• ABOUT THIS EXERCISE: Leave the pictures out. Retype exactly the lines below from the one containing "U17 pin OUT: VA -> NET35" through the one containing "U25: NAND 74HC132", and no others.

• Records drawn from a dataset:

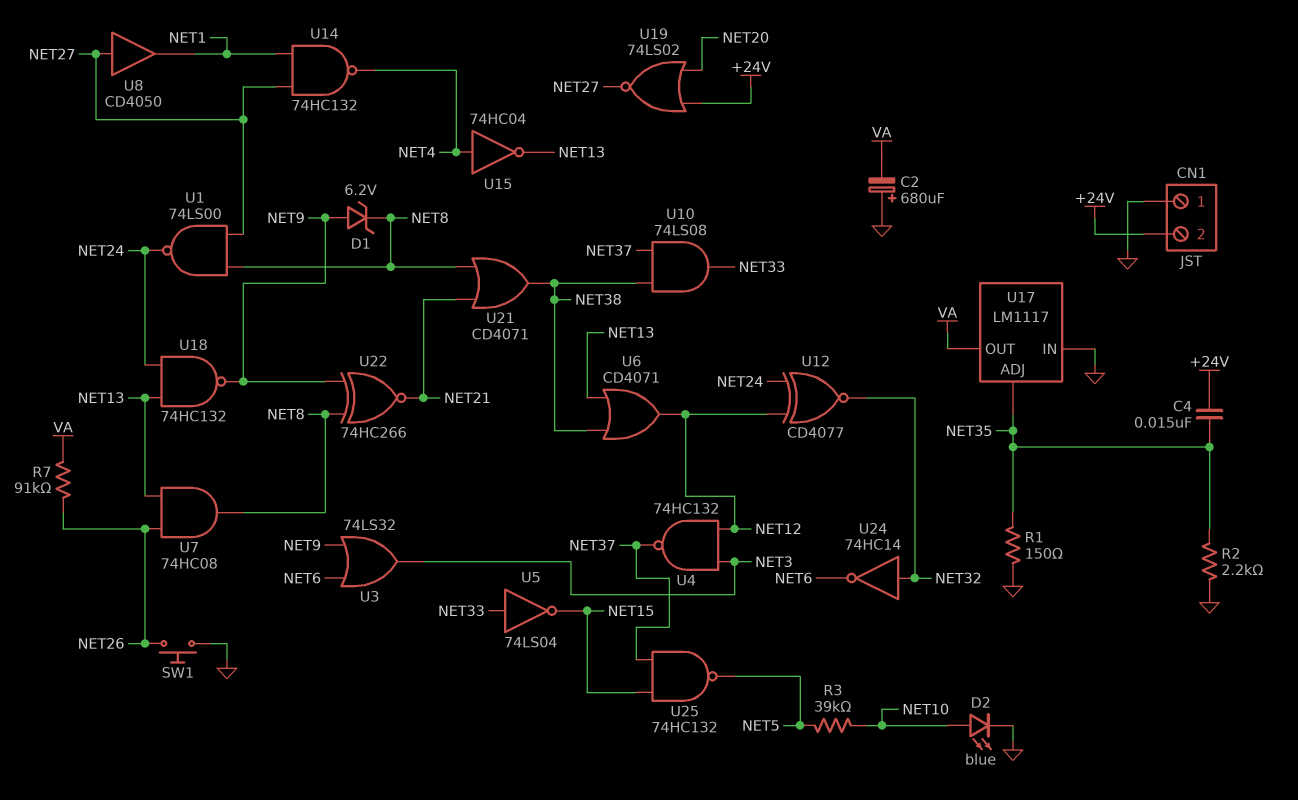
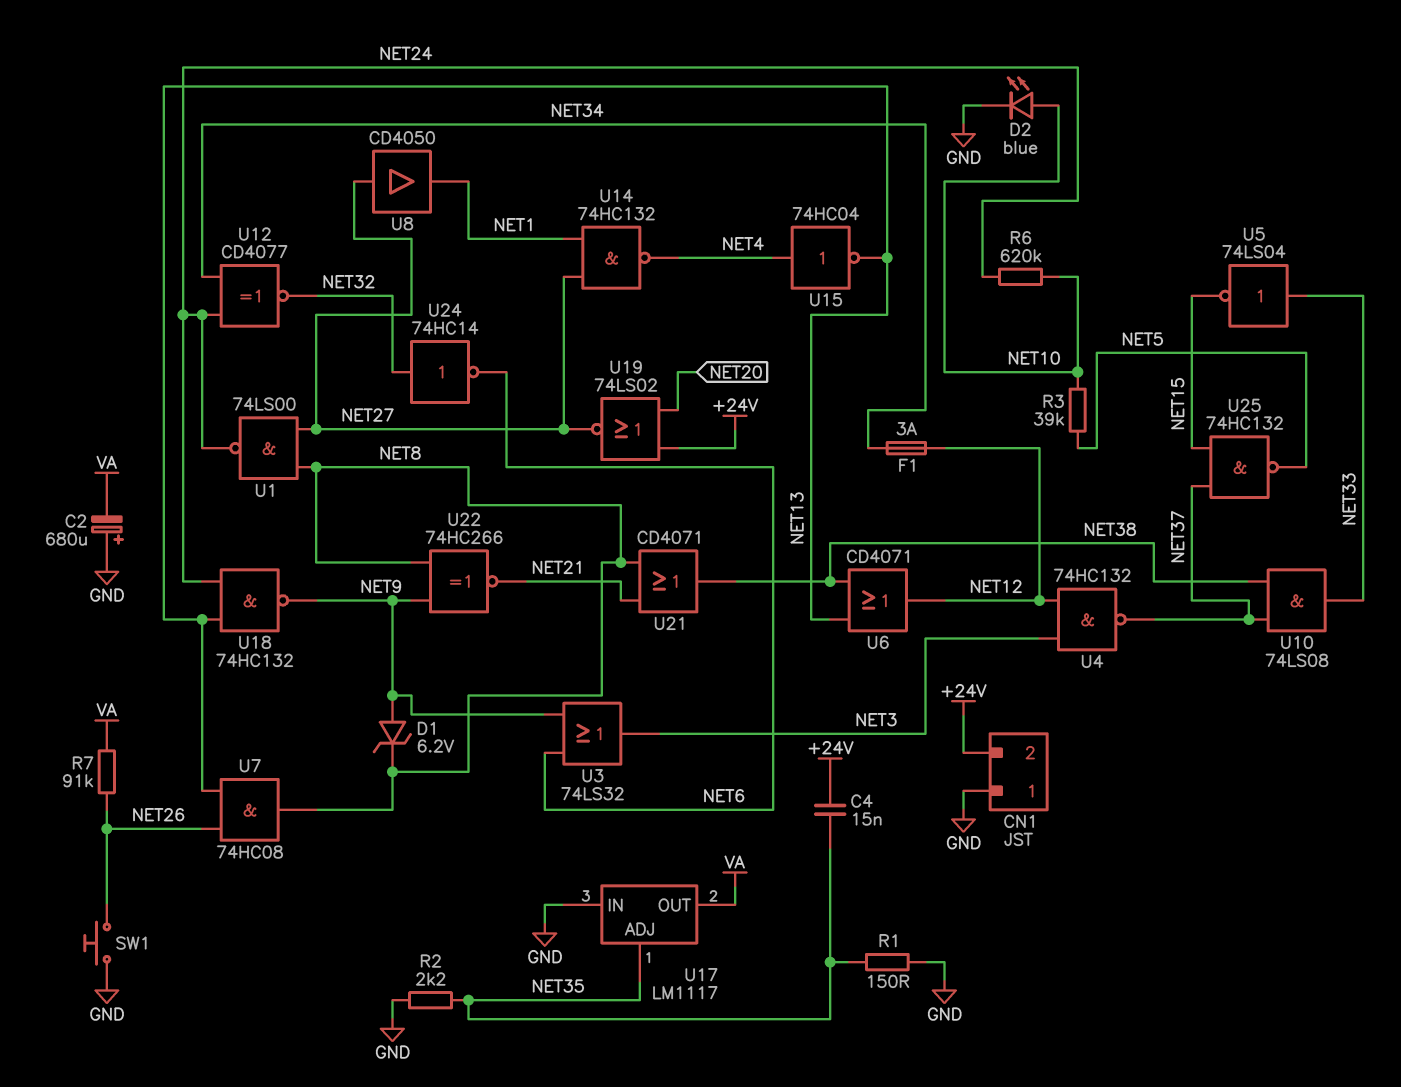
F1: none -> 3A (NET12, NET34)
R6: none -> 620k (NET10, NET24)
U12: XNOR CD4077 (in NET12, in NET24, out NET32) -> XNOR CD4077 (in NET24, in NET34, out NET32)

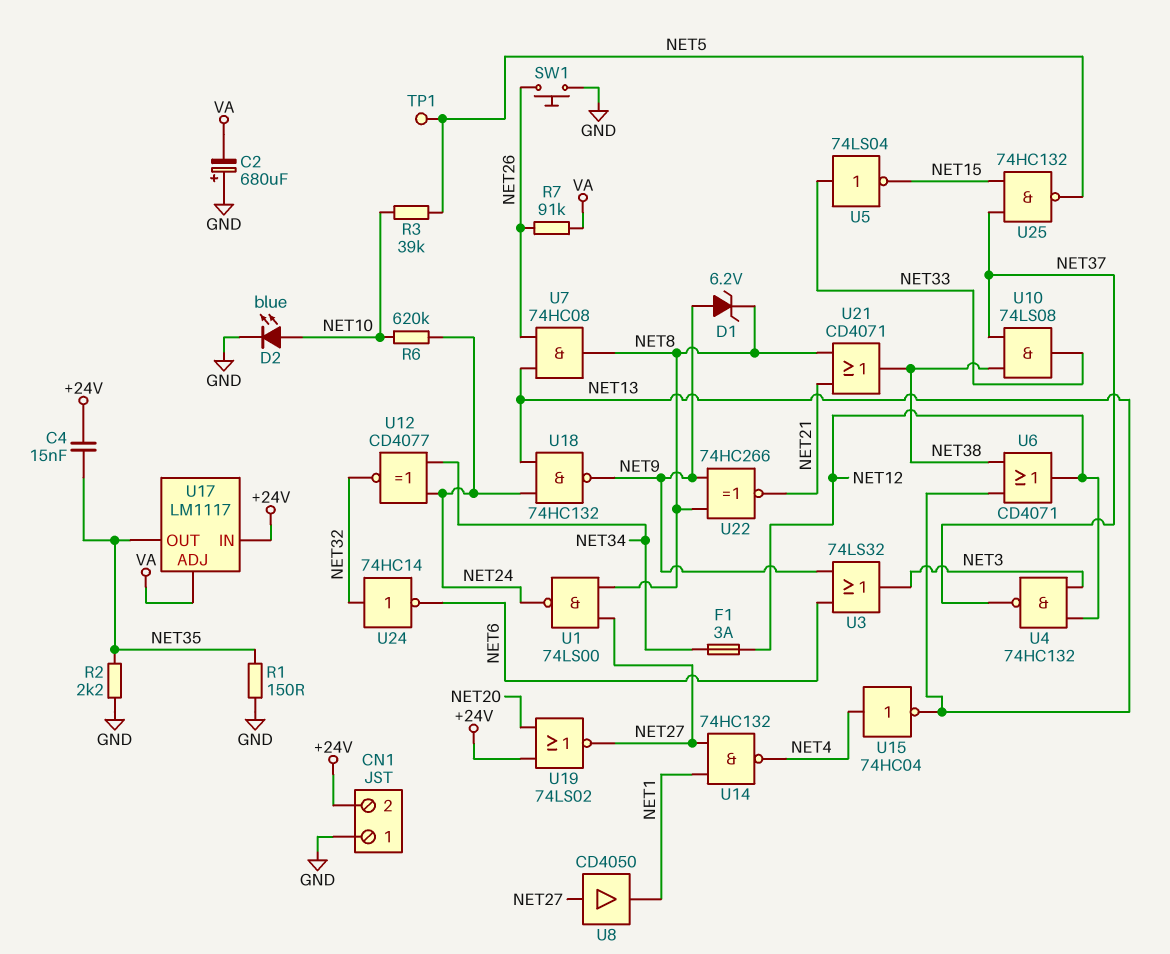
TP1: none -> test point (NET5)
U17 pin ADJ: NET35 -> VA
U17 pin IN: GND -> +24V
U17 pin OUT: VA -> NET35

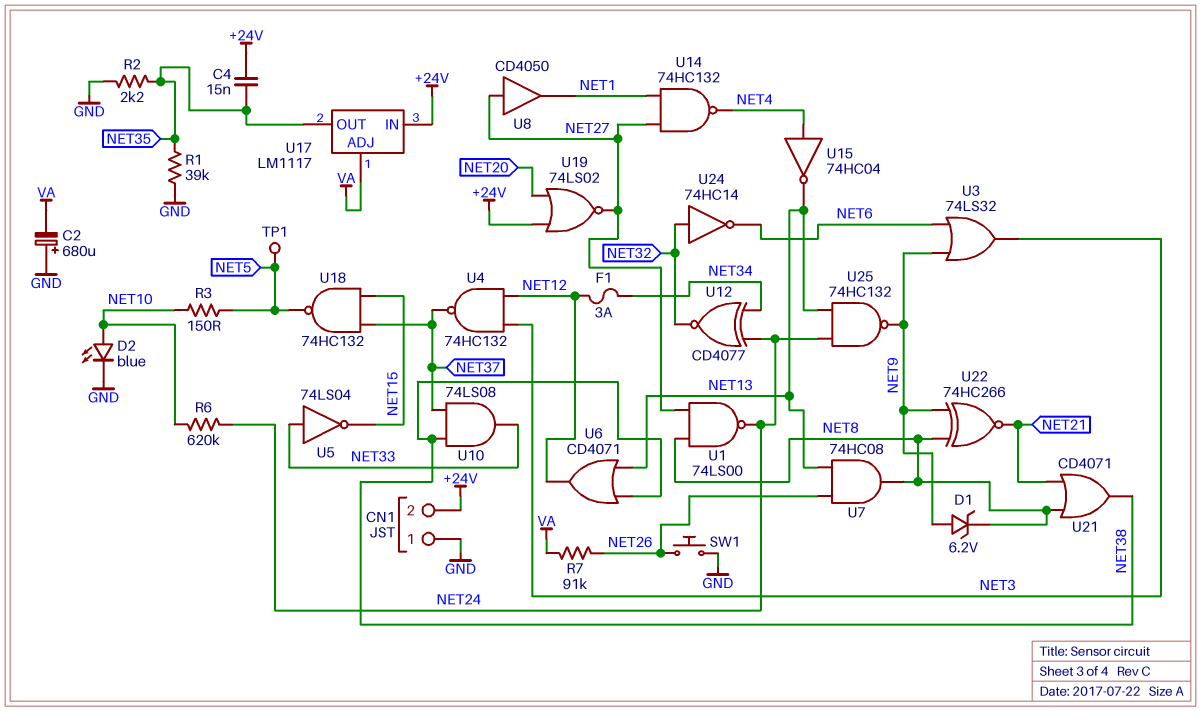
R1: 150 (GND, NET35) -> 39k (GND, NET35)
R3: 39k (NET5, NET10) -> 150 (NET5, NET10)
U18: NAND 74HC132 (in NET13, in NET24, out NET9) -> NAND 74HC132 (in NET15, in NET37, out NET5)
U25: NAND 74HC132 (in NET15, in NET37, out NET5) -> NAND 74HC132 (in NET13, in NET24, out NET9)

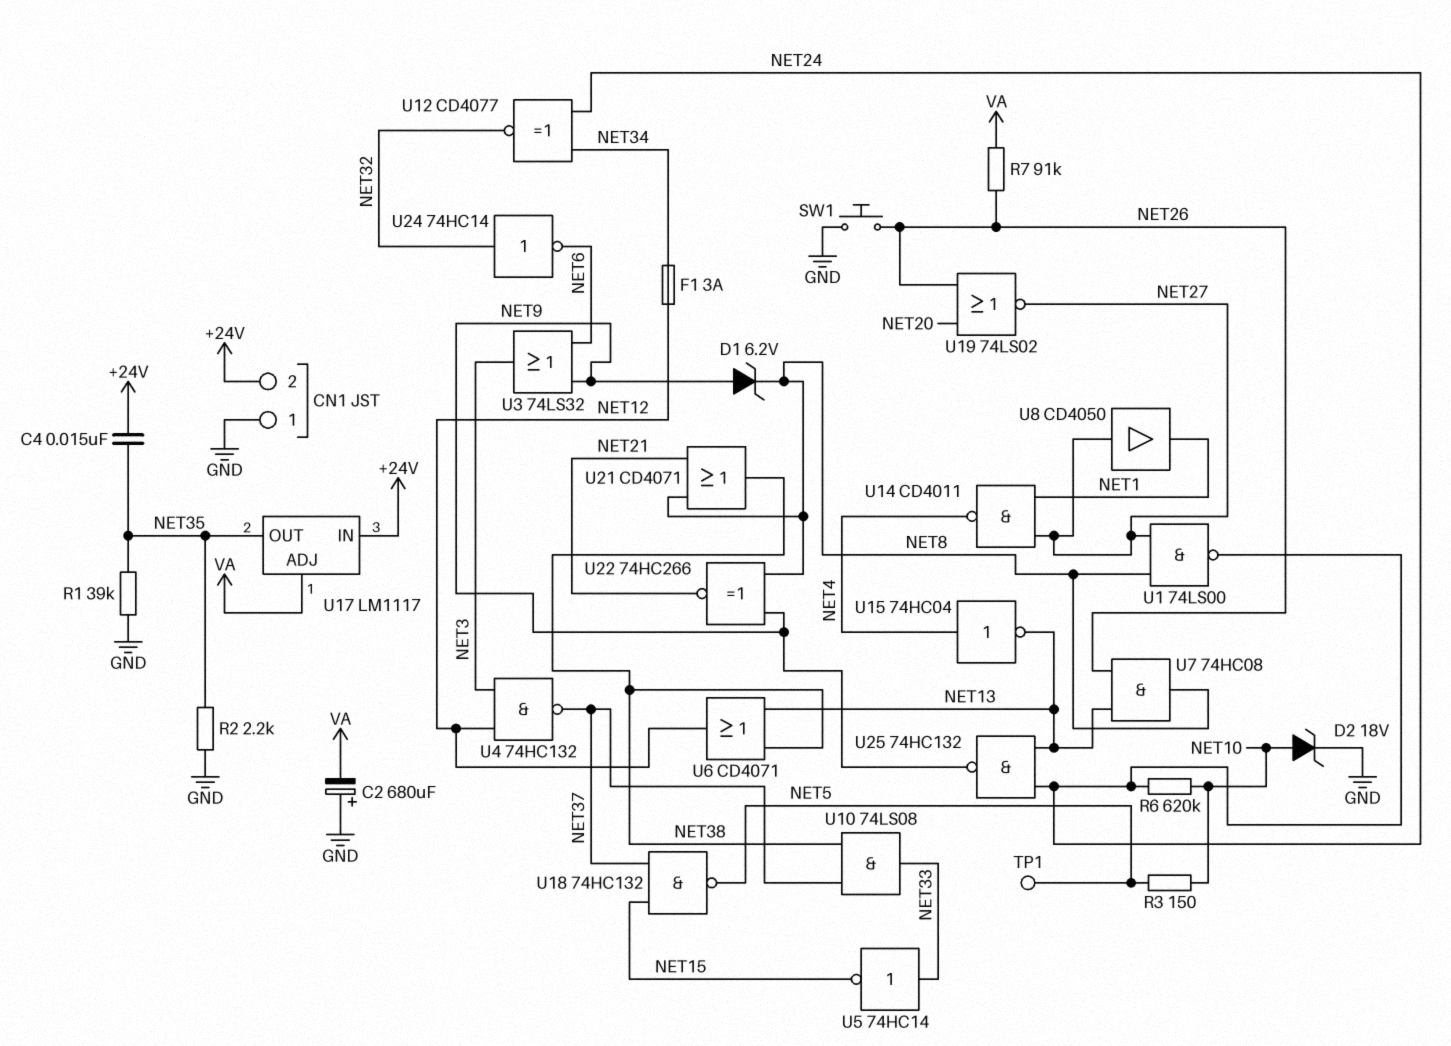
D2: LED blue (A NET10, K GND) -> zener 18V (A NET10, K GND)
U5: NOT 74LS04 (in NET33, out NET15) -> NOT 74HC14 (in NET33, out NET15)
U14: NAND 74HC132 (in NET1, in NET27, out NET4) -> NAND CD4011 (in NET1, in NET27, out NET4)
U19: NOR 74LS02 (in +24V, in NET20, out NET27) -> NOR 74LS02 (in NET20, in NET26, out NET27)

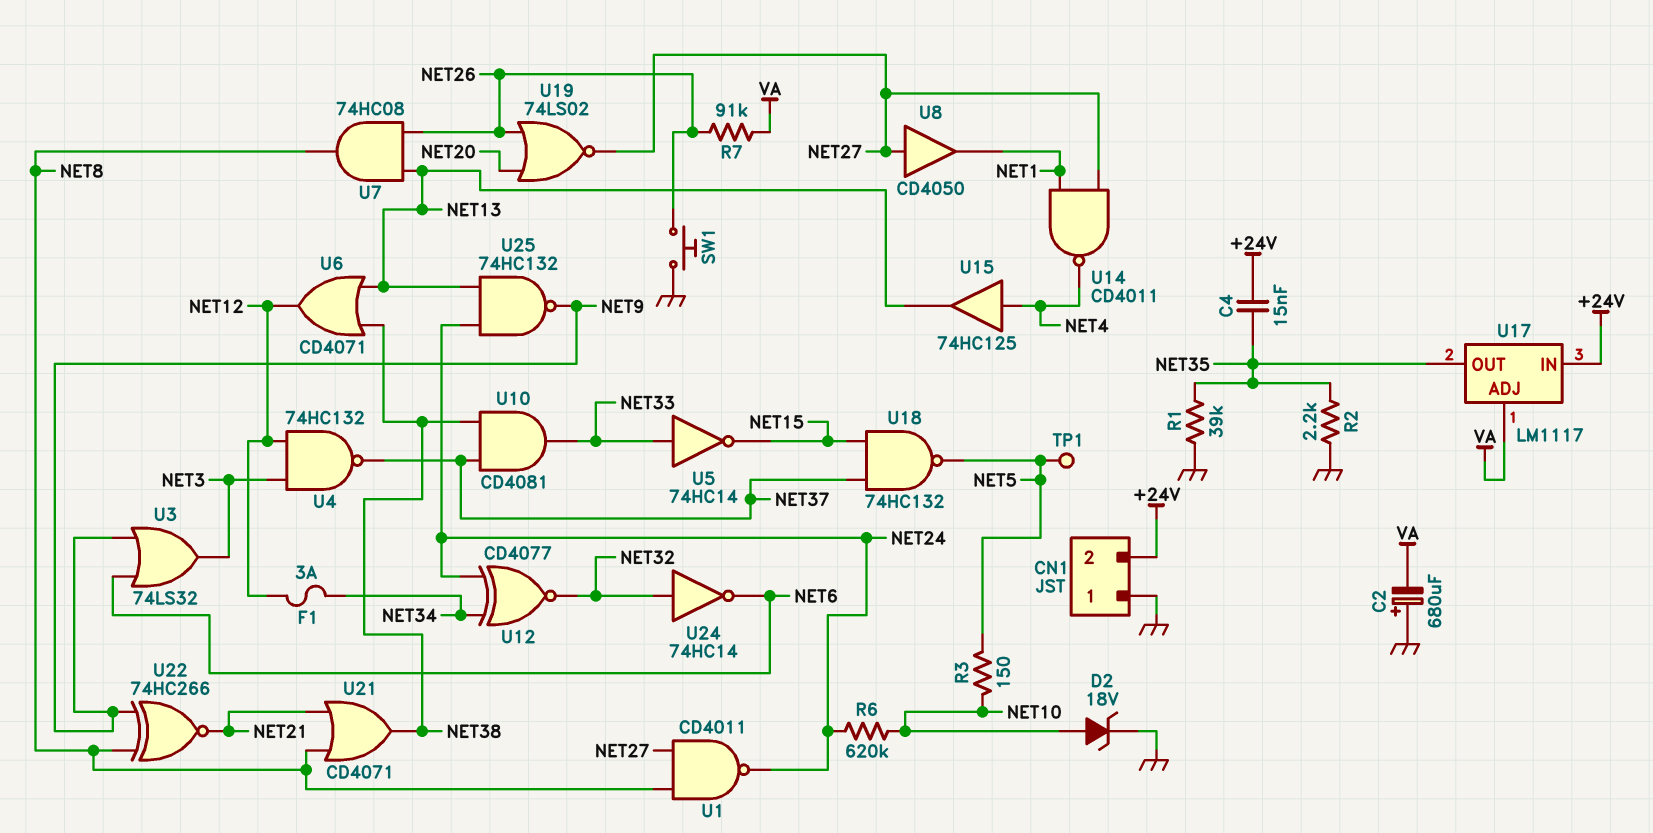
D1: zener 6.2V (A NET9, K NET8) -> none
U1: NAND 74LS00 (in NET8, in NET27, out NET24) -> NAND CD4011 (in NET8, in NET27, out NET24)
U10: AND 74LS08 (in NET37, in NET38, out NET33) -> AND CD4081 (in NET37, in NET38, out NET33)
U15: NOT 74HC04 (in NET4, out NET13) -> buffer 74HC125 (in NET4, out NET13)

• EXPECTED ANSWER:
U17 pin OUT: VA -> NET35

R1: 150 (GND, NET35) -> 39k (GND, NET35)
R3: 39k (NET5, NET10) -> 150 (NET5, NET10)
U18: NAND 74HC132 (in NET13, in NET24, out NET9) -> NAND 74HC132 (in NET15, in NET37, out NET5)
U25: NAND 74HC132 (in NET15, in NET37, out NET5) -> NAND 74HC132 (in NET13, in NET24, out NET9)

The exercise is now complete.